What is expected: For each line below that contains the word "spinning", return that line.

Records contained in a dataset
***

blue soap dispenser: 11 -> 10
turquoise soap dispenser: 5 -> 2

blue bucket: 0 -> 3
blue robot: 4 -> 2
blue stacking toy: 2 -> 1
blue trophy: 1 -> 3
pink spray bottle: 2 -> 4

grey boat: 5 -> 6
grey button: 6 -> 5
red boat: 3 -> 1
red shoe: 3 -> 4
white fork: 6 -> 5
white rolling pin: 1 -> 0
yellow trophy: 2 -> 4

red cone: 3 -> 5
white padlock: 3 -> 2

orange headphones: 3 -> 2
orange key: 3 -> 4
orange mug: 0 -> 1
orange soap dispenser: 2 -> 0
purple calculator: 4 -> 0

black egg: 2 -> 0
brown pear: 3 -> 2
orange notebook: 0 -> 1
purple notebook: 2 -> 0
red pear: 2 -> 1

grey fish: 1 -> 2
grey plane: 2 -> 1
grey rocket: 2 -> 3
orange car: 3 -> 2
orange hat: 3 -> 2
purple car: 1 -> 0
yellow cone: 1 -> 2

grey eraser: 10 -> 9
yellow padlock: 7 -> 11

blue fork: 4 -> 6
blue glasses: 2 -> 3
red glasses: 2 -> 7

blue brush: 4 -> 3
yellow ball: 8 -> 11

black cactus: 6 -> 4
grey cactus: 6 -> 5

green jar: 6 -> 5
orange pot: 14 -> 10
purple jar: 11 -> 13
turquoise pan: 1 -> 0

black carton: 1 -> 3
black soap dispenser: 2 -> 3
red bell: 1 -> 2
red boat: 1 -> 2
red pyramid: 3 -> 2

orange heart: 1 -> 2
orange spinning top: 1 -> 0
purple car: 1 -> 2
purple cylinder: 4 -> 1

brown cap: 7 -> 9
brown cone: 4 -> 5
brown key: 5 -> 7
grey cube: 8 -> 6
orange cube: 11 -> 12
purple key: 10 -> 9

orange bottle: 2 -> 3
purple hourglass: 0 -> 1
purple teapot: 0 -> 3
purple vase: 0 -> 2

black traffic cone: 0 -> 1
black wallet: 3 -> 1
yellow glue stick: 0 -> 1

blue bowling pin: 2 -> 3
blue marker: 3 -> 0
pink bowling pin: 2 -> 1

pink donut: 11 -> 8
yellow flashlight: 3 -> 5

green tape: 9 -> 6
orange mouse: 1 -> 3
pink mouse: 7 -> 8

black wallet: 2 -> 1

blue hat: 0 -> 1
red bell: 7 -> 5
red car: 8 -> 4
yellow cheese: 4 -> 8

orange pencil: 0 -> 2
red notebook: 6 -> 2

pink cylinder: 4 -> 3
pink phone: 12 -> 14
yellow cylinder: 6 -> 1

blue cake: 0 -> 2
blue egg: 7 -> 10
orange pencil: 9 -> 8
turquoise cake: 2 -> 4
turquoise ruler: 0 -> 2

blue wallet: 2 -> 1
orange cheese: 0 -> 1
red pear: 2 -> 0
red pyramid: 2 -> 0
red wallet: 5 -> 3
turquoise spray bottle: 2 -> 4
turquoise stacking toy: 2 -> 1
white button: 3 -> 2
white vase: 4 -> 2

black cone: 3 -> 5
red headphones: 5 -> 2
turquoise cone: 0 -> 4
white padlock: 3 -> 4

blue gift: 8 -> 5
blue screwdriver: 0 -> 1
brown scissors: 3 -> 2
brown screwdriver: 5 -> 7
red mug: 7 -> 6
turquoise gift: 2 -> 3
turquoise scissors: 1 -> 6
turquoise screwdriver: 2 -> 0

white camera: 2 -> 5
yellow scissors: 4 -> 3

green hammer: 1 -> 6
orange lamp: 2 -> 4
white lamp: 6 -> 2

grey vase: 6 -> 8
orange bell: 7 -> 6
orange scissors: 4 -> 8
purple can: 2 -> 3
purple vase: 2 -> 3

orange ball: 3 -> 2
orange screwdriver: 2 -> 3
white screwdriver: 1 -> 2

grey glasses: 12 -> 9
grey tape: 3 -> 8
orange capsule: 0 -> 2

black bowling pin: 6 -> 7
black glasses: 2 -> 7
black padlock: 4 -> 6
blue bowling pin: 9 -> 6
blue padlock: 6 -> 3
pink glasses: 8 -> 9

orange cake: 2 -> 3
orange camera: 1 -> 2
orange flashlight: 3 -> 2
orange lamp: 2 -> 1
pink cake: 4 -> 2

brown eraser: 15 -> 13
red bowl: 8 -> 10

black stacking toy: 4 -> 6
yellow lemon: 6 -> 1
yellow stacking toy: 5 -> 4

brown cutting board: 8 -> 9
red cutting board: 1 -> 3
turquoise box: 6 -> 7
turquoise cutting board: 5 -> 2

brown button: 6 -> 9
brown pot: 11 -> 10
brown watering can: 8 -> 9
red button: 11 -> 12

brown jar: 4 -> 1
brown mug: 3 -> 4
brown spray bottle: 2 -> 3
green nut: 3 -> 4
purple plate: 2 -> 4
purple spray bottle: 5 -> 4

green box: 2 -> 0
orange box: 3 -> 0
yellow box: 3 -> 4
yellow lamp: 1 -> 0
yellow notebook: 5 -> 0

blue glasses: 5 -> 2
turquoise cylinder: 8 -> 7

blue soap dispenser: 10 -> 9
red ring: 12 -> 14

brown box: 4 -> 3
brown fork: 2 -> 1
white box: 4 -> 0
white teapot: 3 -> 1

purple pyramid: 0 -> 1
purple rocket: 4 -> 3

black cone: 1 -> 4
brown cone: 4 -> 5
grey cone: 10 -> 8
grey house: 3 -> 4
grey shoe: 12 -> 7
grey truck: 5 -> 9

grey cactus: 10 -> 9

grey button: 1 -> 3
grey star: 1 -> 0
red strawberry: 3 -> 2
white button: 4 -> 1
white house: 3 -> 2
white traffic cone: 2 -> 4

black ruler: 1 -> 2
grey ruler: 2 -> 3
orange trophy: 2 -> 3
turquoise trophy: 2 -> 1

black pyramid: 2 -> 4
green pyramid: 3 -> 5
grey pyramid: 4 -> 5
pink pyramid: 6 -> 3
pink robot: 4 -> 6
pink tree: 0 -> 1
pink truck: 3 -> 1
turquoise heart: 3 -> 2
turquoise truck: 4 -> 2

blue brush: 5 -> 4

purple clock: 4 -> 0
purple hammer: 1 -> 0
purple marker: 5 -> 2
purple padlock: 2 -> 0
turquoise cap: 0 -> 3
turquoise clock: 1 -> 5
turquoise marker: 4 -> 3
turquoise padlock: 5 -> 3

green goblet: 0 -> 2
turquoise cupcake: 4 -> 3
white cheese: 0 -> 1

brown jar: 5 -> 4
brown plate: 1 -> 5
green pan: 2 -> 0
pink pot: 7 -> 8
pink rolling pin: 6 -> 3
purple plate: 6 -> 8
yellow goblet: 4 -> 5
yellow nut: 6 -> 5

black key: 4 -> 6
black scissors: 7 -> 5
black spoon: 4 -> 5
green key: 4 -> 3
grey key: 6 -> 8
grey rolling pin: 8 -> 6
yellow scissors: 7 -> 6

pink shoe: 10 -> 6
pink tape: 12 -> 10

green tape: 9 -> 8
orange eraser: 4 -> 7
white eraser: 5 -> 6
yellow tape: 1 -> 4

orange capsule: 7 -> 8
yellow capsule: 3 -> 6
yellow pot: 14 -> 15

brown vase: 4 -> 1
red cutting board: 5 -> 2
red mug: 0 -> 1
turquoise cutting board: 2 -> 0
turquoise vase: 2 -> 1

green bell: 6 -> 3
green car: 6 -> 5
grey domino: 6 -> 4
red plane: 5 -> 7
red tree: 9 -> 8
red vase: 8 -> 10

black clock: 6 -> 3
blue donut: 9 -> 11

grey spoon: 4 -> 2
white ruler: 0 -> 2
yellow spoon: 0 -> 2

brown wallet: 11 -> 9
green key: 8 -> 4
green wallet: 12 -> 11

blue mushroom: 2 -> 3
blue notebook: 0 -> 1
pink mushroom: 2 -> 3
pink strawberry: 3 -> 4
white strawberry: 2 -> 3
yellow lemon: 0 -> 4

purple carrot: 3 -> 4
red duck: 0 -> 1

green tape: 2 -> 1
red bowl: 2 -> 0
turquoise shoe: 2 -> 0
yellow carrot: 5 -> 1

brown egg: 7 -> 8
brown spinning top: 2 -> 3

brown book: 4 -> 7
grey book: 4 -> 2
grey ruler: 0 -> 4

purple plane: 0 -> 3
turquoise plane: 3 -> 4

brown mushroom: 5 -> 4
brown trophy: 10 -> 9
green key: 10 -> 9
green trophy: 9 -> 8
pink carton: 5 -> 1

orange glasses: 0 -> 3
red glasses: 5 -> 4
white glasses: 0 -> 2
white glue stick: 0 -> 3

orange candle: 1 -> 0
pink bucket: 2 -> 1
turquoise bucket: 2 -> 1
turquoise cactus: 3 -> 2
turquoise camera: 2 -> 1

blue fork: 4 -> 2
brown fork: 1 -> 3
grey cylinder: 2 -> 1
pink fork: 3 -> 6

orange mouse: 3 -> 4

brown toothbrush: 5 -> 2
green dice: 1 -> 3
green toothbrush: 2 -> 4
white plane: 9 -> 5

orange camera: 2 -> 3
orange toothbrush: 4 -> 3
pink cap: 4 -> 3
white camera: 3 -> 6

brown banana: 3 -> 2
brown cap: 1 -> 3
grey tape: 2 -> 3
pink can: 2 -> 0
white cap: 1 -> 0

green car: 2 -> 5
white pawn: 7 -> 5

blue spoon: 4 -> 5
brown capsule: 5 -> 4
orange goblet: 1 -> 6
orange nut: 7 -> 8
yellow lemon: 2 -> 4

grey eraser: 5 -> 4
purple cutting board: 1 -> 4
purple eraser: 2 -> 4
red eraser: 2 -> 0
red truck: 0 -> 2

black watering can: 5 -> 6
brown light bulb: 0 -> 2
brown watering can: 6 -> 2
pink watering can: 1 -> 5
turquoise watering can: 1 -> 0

***

Response:
orange spinning top: 1 -> 0
brown spinning top: 2 -> 3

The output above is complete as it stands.